[Stored dataset items]
☆ ☆ ☆ ☆ ☆ ☆ ☆

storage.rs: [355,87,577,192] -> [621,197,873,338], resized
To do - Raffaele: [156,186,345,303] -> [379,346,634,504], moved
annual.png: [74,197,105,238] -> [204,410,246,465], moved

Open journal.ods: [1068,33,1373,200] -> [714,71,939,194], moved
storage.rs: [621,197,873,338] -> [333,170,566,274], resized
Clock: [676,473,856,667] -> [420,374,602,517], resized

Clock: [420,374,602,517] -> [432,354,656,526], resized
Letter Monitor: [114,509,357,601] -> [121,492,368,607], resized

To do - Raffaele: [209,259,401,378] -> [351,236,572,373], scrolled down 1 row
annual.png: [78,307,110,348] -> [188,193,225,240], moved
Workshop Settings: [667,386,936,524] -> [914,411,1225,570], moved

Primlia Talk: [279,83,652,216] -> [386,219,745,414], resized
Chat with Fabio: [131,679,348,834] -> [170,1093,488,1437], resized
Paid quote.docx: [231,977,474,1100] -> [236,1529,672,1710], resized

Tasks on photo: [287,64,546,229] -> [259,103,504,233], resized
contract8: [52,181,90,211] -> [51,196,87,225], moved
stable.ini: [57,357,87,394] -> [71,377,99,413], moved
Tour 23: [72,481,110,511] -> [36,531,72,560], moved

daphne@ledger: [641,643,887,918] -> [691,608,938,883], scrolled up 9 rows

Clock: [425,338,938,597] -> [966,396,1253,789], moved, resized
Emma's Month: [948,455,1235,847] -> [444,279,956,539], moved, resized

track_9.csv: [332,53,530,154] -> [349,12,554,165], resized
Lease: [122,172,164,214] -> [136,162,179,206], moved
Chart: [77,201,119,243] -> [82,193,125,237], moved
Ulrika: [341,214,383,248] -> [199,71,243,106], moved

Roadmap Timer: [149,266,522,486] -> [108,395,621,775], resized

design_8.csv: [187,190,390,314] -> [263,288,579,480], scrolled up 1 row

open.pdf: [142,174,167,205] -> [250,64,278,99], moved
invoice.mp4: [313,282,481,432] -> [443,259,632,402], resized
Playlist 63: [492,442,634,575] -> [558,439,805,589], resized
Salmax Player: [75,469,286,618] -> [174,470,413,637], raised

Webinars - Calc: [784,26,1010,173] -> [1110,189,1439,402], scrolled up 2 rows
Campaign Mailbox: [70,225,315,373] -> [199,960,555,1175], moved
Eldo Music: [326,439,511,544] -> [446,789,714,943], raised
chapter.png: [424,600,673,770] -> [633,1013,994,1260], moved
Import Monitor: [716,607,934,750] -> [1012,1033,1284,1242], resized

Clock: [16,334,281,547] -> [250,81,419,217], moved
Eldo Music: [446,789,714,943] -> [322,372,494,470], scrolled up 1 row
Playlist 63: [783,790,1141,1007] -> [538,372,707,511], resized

☆ ☆ ☆ ☆ ☆ ☆ ☆

What you return must be the lines above that run from the line with "Chart: [77,201,119,243] ->" to the line with "Playlist 63: [492,442,634,575]", inclusive, each copied exactly.

▸ **TASK RESULT**
Chart: [77,201,119,243] -> [82,193,125,237], moved
Ulrika: [341,214,383,248] -> [199,71,243,106], moved

Roadmap Timer: [149,266,522,486] -> [108,395,621,775], resized

design_8.csv: [187,190,390,314] -> [263,288,579,480], scrolled up 1 row

open.pdf: [142,174,167,205] -> [250,64,278,99], moved
invoice.mp4: [313,282,481,432] -> [443,259,632,402], resized
Playlist 63: [492,442,634,575] -> [558,439,805,589], resized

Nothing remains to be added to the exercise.